((

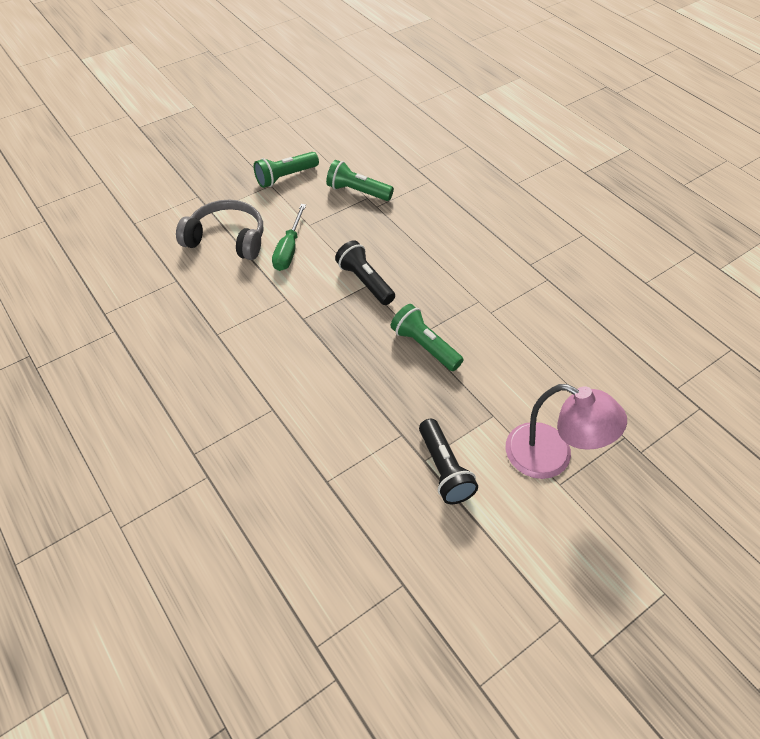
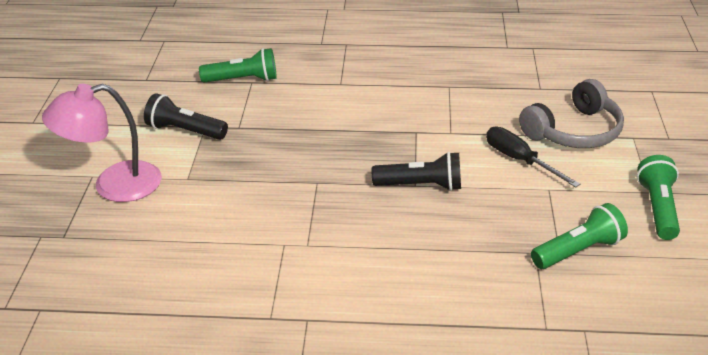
camera: 130 degrees right, 15 degrees down
(289, 249) = (519, 160): green screwdriver -> black screwdriver
(424, 346) = (300, 180): green flashlight -> green flashlight (243, 80)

))

▸ **Task details**: Omit the pictures, then copy out all the data exactly as it stands.

▸ **Task response**:
camera: 130 degrees right, 15 degrees down
(289, 249) = (519, 160): green screwdriver -> black screwdriver
(424, 346) = (300, 180): green flashlight -> green flashlight (243, 80)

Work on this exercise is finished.